> _How to complete this task_: Once you have read the data below, print all of it exactly.

> _Dataset entries_:
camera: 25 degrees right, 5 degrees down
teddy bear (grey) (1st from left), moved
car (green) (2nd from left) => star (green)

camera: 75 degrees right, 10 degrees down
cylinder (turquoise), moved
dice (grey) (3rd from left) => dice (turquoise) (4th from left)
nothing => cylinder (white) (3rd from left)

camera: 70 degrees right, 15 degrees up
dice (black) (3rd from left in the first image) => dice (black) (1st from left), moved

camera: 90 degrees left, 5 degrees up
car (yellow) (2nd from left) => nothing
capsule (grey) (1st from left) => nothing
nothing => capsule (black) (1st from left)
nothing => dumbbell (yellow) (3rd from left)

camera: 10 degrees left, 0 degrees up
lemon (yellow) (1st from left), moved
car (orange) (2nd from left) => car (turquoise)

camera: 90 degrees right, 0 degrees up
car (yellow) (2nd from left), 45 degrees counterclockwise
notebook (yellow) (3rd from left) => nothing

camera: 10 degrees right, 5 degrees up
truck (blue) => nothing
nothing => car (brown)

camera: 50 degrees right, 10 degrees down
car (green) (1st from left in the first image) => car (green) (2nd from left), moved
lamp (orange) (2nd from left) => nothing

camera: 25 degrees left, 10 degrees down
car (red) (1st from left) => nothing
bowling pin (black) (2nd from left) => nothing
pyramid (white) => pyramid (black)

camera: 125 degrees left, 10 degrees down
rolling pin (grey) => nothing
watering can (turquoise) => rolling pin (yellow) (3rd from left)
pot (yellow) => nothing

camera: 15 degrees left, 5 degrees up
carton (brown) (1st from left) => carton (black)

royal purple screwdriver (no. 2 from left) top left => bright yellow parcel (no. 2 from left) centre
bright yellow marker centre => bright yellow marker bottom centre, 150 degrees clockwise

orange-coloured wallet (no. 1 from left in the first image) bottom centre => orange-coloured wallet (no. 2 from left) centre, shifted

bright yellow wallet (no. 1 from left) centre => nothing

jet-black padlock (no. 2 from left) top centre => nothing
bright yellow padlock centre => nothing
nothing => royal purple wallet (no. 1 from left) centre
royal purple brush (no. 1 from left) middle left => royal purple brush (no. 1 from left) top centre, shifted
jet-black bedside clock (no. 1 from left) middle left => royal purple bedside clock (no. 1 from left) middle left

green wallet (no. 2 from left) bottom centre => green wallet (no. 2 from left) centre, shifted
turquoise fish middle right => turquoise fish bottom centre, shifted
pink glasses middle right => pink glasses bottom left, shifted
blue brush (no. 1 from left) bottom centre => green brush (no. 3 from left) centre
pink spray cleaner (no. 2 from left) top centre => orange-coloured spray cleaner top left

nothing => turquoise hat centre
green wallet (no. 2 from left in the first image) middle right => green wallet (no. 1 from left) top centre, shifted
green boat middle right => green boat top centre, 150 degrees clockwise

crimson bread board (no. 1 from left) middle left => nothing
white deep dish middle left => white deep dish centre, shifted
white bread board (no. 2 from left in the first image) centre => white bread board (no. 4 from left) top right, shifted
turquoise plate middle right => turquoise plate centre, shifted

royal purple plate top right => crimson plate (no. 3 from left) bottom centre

> _Solution for this problem_:
camera: 25 degrees right, 5 degrees down
teddy bear (grey) (1st from left), moved
car (green) (2nd from left) => star (green)

camera: 75 degrees right, 10 degrees down
cylinder (turquoise), moved
dice (grey) (3rd from left) => dice (turquoise) (4th from left)
nothing => cylinder (white) (3rd from left)

camera: 70 degrees right, 15 degrees up
dice (black) (3rd from left in the first image) => dice (black) (1st from left), moved

camera: 90 degrees left, 5 degrees up
car (yellow) (2nd from left) => nothing
capsule (grey) (1st from left) => nothing
nothing => capsule (black) (1st from left)
nothing => dumbbell (yellow) (3rd from left)

camera: 10 degrees left, 0 degrees up
lemon (yellow) (1st from left), moved
car (orange) (2nd from left) => car (turquoise)

camera: 90 degrees right, 0 degrees up
car (yellow) (2nd from left), 45 degrees counterclockwise
notebook (yellow) (3rd from left) => nothing

camera: 10 degrees right, 5 degrees up
truck (blue) => nothing
nothing => car (brown)

camera: 50 degrees right, 10 degrees down
car (green) (1st from left in the first image) => car (green) (2nd from left), moved
lamp (orange) (2nd from left) => nothing

camera: 25 degrees left, 10 degrees down
car (red) (1st from left) => nothing
bowling pin (black) (2nd from left) => nothing
pyramid (white) => pyramid (black)

camera: 125 degrees left, 10 degrees down
rolling pin (grey) => nothing
watering can (turquoise) => rolling pin (yellow) (3rd from left)
pot (yellow) => nothing

camera: 15 degrees left, 5 degrees up
carton (brown) (1st from left) => carton (black)

royal purple screwdriver (no. 2 from left) top left => bright yellow parcel (no. 2 from left) centre
bright yellow marker centre => bright yellow marker bottom centre, 150 degrees clockwise

orange-coloured wallet (no. 1 from left in the first image) bottom centre => orange-coloured wallet (no. 2 from left) centre, shifted

bright yellow wallet (no. 1 from left) centre => nothing

jet-black padlock (no. 2 from left) top centre => nothing
bright yellow padlock centre => nothing
nothing => royal purple wallet (no. 1 from left) centre
royal purple brush (no. 1 from left) middle left => royal purple brush (no. 1 from left) top centre, shifted
jet-black bedside clock (no. 1 from left) middle left => royal purple bedside clock (no. 1 from left) middle left

green wallet (no. 2 from left) bottom centre => green wallet (no. 2 from left) centre, shifted
turquoise fish middle right => turquoise fish bottom centre, shifted
pink glasses middle right => pink glasses bottom left, shifted
blue brush (no. 1 from left) bottom centre => green brush (no. 3 from left) centre
pink spray cleaner (no. 2 from left) top centre => orange-coloured spray cleaner top left

nothing => turquoise hat centre
green wallet (no. 2 from left in the first image) middle right => green wallet (no. 1 from left) top centre, shifted
green boat middle right => green boat top centre, 150 degrees clockwise

crimson bread board (no. 1 from left) middle left => nothing
white deep dish middle left => white deep dish centre, shifted
white bread board (no. 2 from left in the first image) centre => white bread board (no. 4 from left) top right, shifted
turquoise plate middle right => turquoise plate centre, shifted

royal purple plate top right => crimson plate (no. 3 from left) bottom centre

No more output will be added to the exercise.